What you should do :: Transcribe exactly the lines from the one containing "KEYS pin K2: RX -> 6" through the end of the data, both included. Leave out pictures.
+---+
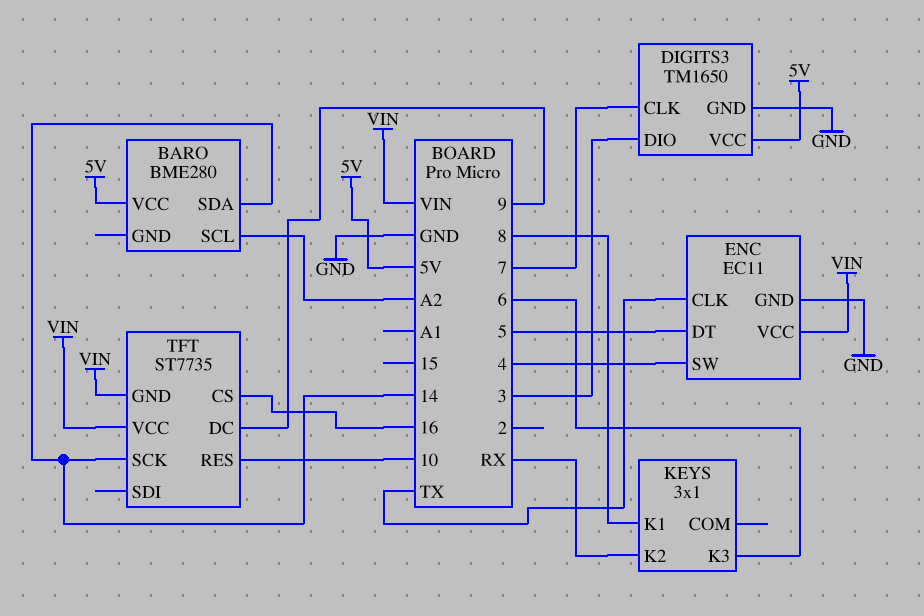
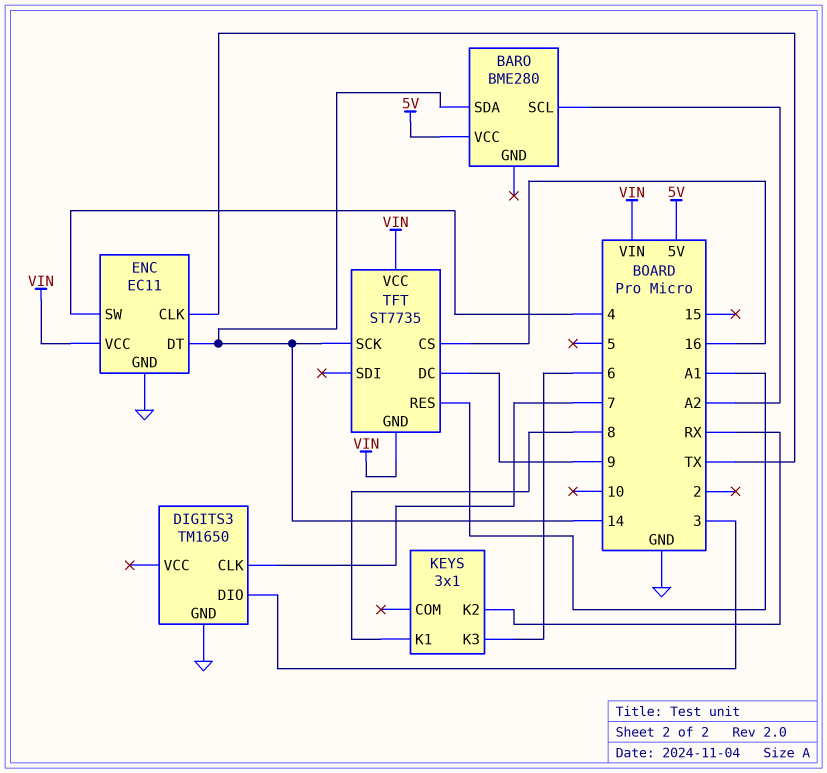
DIGITS3 pin VCC: 5V -> none
ENC pin DT: 5 -> 14
TFT pin RES: 10 -> A1

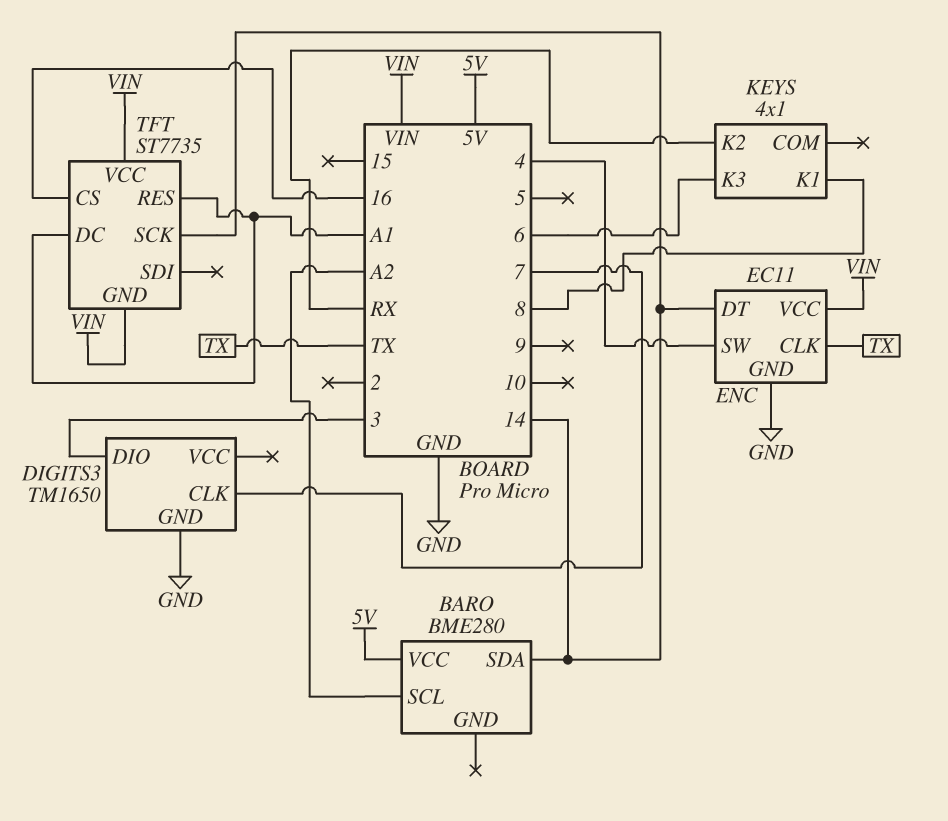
KEYS: 3x1 -> 4x1
TFT pin DC: 9 -> A1

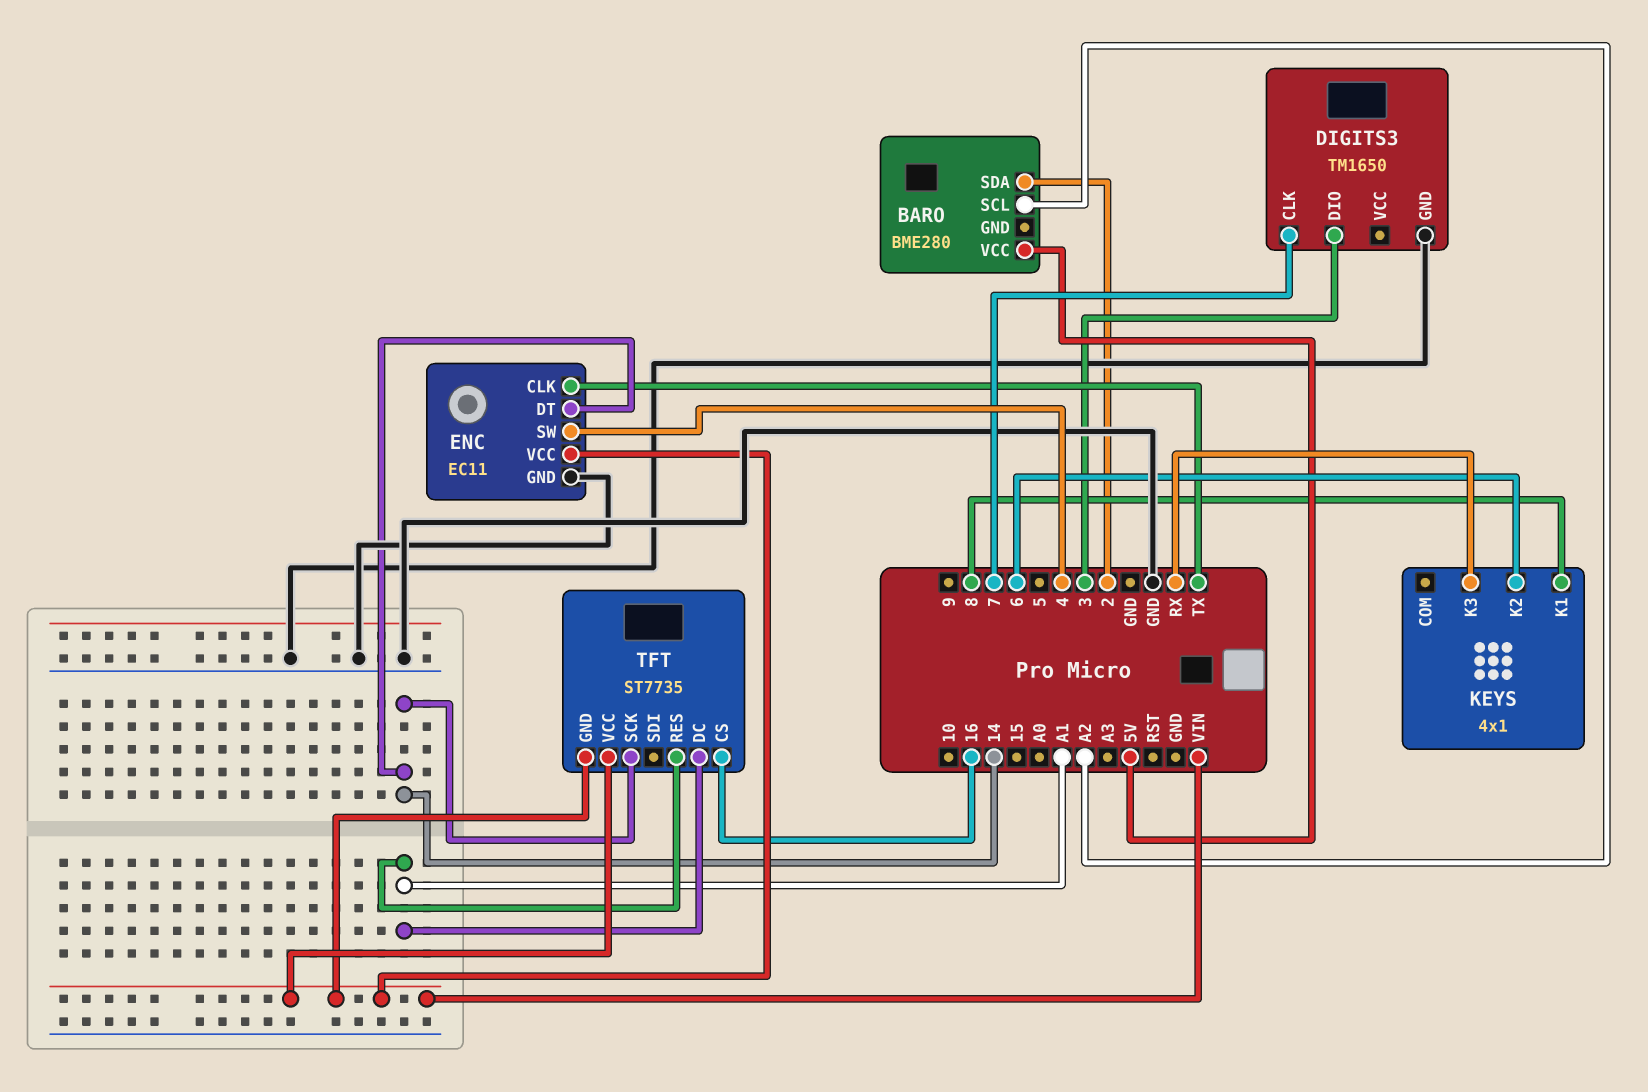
BARO pin SDA: 14 -> 2
KEYS pin K2: RX -> 6
KEYS pin K3: 6 -> RX

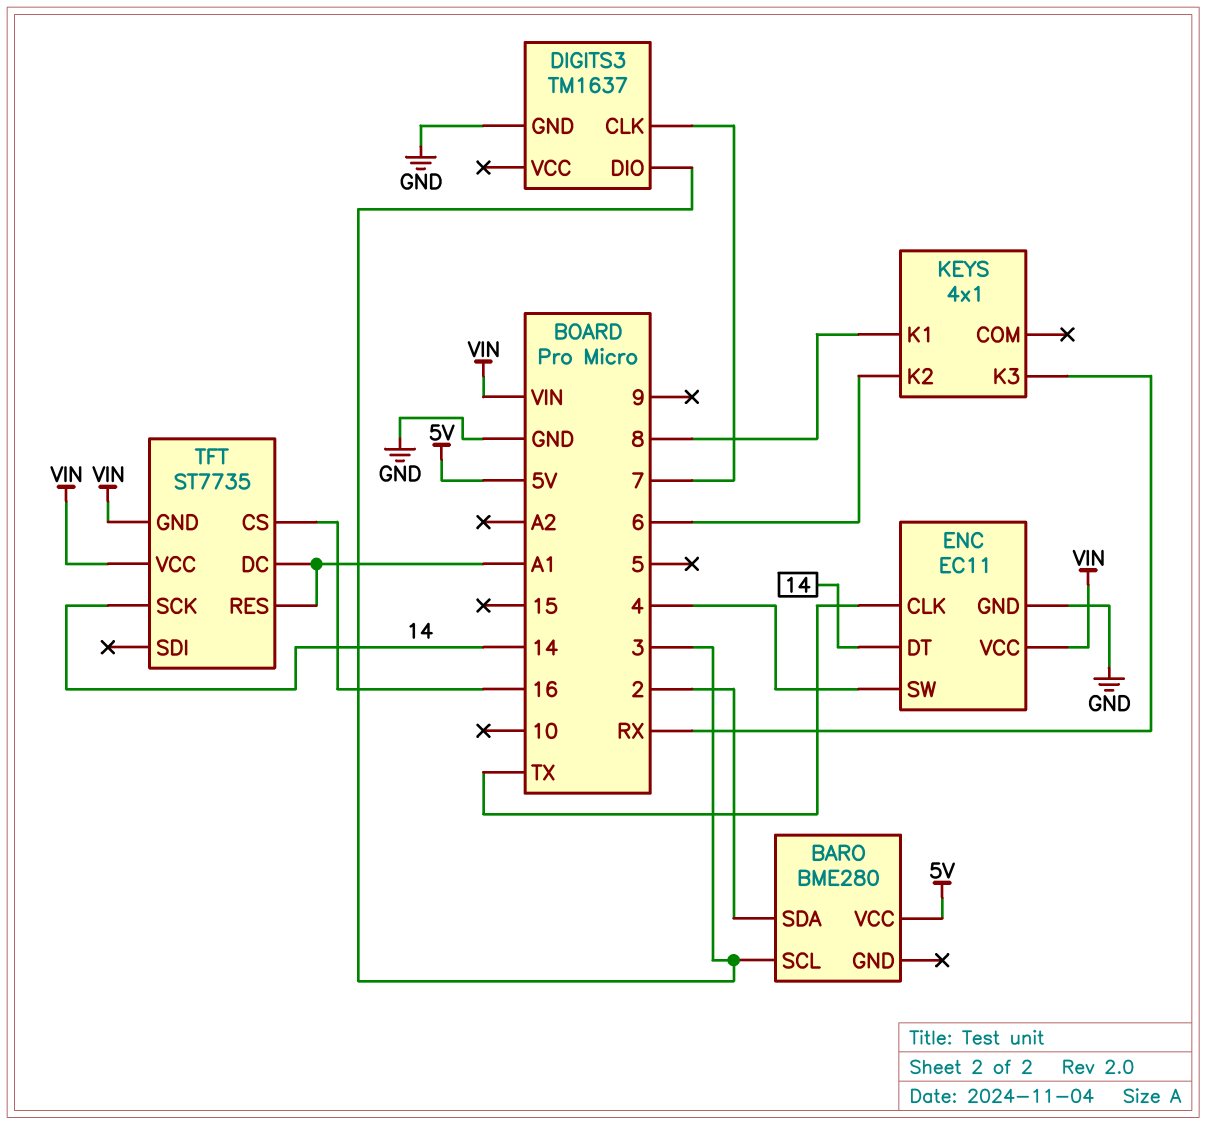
BARO pin SCL: A2 -> 3
DIGITS3: TM1650 -> TM1637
+---+
Written answer ::
KEYS pin K2: RX -> 6
KEYS pin K3: 6 -> RX

BARO pin SCL: A2 -> 3
DIGITS3: TM1650 -> TM1637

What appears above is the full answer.